### Your assignment
In your copy, include every line of the records exactly and no picture at all.

### Material to process
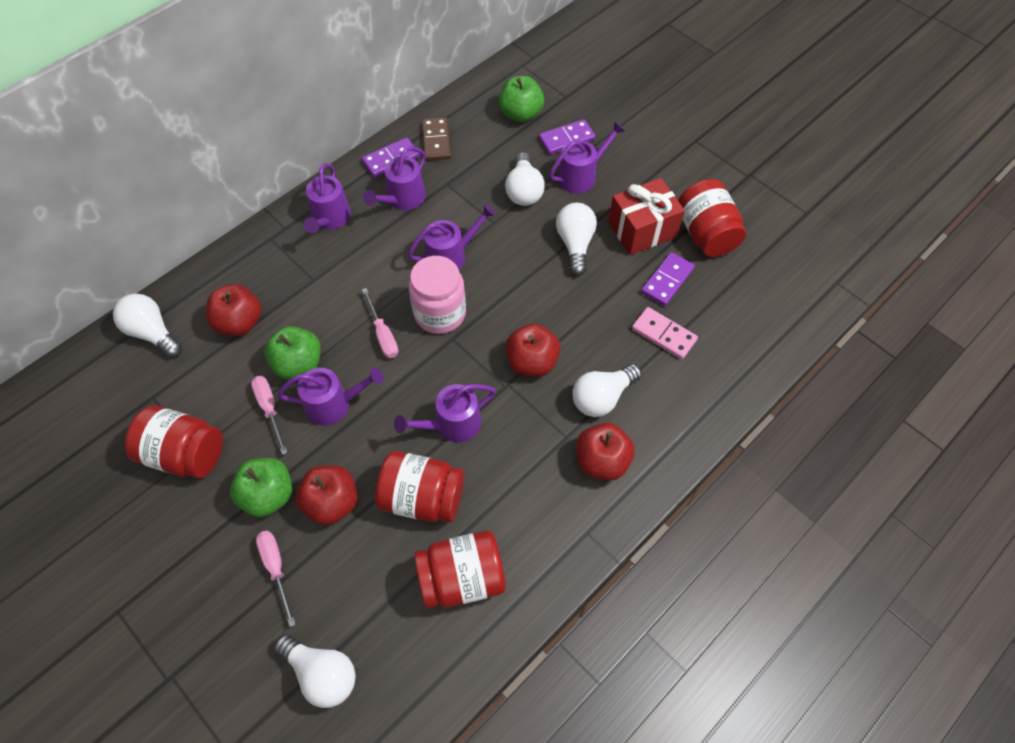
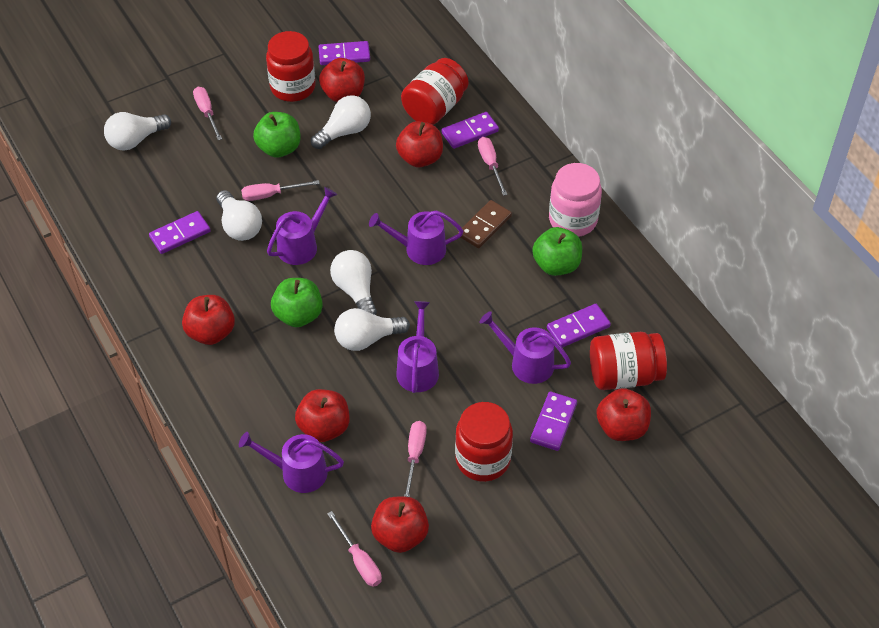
pink domino: 1 -> 0
pink screwdriver: 3 -> 5
purple domino: 3 -> 5
purple watering can: 6 -> 5
red apple: 4 -> 6
red gift: 1 -> 0

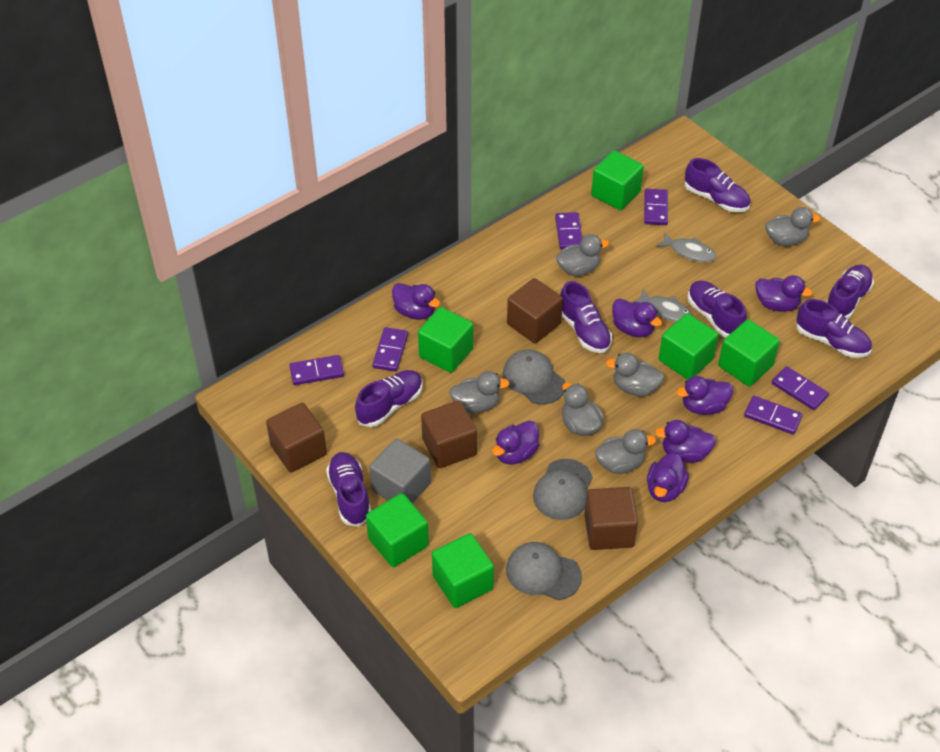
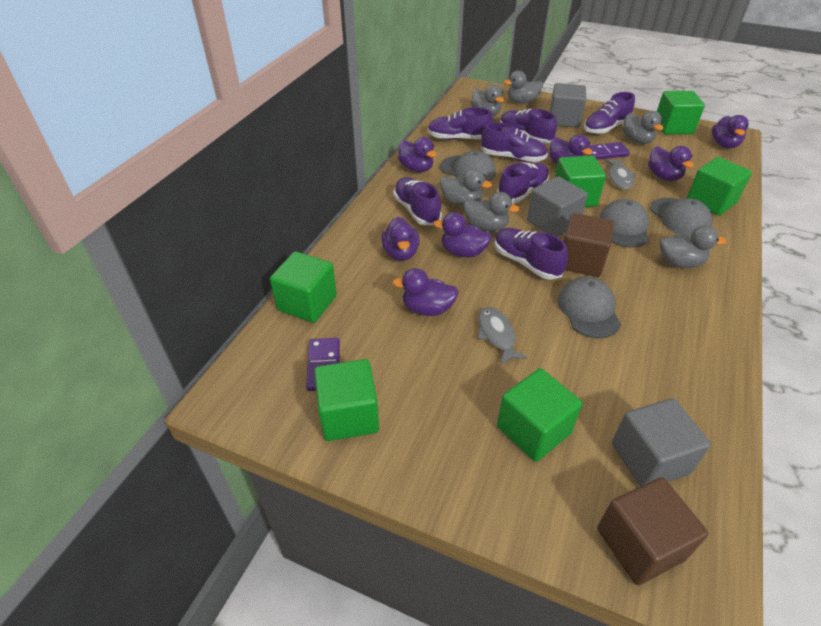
brown cube: 4 -> 2
grey cap: 3 -> 4
grey cube: 1 -> 3
purple domino: 6 -> 2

### Solution below
pink domino: 1 -> 0
pink screwdriver: 3 -> 5
purple domino: 3 -> 5
purple watering can: 6 -> 5
red apple: 4 -> 6
red gift: 1 -> 0

brown cube: 4 -> 2
grey cap: 3 -> 4
grey cube: 1 -> 3
purple domino: 6 -> 2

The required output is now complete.